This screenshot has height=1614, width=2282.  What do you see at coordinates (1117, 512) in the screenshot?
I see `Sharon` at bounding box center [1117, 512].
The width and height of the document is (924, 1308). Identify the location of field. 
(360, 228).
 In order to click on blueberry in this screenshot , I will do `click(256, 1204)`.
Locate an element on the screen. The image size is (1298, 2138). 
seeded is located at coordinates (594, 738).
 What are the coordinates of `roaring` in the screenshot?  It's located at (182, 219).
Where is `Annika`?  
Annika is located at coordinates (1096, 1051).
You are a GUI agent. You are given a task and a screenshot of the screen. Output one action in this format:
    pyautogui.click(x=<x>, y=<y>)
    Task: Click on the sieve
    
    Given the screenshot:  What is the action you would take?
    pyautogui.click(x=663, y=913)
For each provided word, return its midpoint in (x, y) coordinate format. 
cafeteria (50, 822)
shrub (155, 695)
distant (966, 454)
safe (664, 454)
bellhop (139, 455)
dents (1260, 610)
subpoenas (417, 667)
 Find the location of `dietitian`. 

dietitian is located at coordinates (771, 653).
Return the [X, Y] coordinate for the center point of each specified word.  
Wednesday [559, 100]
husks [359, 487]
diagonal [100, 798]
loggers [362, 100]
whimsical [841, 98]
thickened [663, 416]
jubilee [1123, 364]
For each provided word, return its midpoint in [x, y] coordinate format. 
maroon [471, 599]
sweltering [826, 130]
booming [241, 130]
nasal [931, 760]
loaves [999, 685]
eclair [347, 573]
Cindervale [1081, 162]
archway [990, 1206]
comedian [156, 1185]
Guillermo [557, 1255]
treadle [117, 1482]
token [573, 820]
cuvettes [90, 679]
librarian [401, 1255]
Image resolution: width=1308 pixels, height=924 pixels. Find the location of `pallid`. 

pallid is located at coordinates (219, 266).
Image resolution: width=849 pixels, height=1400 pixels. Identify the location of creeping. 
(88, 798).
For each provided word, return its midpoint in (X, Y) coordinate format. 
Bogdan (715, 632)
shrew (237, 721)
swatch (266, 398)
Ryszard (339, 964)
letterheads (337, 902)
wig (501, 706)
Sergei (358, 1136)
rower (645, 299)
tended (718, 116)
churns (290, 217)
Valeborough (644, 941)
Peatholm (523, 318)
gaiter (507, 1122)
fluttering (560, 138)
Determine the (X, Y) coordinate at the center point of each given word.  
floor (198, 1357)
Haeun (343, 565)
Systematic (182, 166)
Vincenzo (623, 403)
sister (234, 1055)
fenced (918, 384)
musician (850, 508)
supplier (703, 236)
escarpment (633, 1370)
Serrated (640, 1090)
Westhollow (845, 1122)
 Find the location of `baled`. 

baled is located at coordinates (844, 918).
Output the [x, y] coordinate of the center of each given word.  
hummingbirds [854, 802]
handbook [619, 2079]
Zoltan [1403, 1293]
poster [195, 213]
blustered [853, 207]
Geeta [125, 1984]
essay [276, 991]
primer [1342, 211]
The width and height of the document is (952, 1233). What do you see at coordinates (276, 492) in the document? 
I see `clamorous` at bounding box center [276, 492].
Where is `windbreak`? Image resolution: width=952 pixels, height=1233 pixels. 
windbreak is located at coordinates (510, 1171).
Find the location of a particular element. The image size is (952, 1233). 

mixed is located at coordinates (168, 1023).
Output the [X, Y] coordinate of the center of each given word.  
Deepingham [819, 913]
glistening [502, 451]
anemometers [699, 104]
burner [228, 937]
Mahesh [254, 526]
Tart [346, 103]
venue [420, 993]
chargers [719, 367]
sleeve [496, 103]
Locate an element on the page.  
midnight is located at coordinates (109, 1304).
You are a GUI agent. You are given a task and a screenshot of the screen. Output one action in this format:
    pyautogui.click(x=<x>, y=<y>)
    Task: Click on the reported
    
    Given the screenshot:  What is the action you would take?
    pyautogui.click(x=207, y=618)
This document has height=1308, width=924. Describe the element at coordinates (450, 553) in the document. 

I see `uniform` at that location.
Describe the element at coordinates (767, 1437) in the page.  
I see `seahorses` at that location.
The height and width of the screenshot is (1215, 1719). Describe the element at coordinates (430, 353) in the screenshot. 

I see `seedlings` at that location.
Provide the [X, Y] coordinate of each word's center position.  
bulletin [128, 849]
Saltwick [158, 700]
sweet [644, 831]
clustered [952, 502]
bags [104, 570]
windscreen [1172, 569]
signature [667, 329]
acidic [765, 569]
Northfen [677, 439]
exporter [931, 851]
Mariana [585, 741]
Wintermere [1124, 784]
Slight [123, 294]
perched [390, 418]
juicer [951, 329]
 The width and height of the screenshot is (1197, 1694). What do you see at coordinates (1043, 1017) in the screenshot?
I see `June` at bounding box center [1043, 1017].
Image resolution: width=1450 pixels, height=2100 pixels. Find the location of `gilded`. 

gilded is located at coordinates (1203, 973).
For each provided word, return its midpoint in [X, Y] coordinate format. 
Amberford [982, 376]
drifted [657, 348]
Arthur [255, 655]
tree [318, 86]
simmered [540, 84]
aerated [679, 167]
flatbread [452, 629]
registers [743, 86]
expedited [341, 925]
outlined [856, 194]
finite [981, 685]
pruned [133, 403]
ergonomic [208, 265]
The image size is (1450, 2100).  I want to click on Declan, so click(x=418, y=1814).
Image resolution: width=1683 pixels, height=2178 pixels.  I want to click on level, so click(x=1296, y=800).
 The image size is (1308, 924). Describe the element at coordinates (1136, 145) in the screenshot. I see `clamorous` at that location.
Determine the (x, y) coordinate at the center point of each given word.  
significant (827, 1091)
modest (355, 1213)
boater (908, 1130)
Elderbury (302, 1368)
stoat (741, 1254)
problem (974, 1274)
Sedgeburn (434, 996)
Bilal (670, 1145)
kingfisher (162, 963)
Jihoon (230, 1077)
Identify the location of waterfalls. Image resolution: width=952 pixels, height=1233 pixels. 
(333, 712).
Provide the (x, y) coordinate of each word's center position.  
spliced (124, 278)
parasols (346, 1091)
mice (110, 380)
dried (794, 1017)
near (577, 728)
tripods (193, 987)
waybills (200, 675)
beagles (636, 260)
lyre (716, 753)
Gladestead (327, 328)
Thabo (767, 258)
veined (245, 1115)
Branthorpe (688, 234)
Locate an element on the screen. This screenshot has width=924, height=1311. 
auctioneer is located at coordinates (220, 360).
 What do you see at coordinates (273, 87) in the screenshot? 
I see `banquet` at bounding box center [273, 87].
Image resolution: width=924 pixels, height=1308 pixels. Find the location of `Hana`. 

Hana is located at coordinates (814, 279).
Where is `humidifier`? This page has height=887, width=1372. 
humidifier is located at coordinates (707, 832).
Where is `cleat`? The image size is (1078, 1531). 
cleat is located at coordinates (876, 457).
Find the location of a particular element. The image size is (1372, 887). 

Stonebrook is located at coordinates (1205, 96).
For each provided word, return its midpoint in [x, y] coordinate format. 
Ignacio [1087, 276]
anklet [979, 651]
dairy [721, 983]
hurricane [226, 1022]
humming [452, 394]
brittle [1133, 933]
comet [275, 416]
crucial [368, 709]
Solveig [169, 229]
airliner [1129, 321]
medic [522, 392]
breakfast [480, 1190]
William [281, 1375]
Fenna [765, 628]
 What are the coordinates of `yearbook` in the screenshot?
++++
## WORK TO COMPLETE
Extract and copy exactly the lines of the records between the line holding "Provide the [X, Y]" and the line holding "Mariana [585, 741]", inclusive.

## THE RESULT
Provide the [X, Y] coordinate of each word's center position.  
bulletin [128, 849]
Saltwick [158, 700]
sweet [644, 831]
clustered [952, 502]
bags [104, 570]
windscreen [1172, 569]
signature [667, 329]
acidic [765, 569]
Northfen [677, 439]
exporter [931, 851]
Mariana [585, 741]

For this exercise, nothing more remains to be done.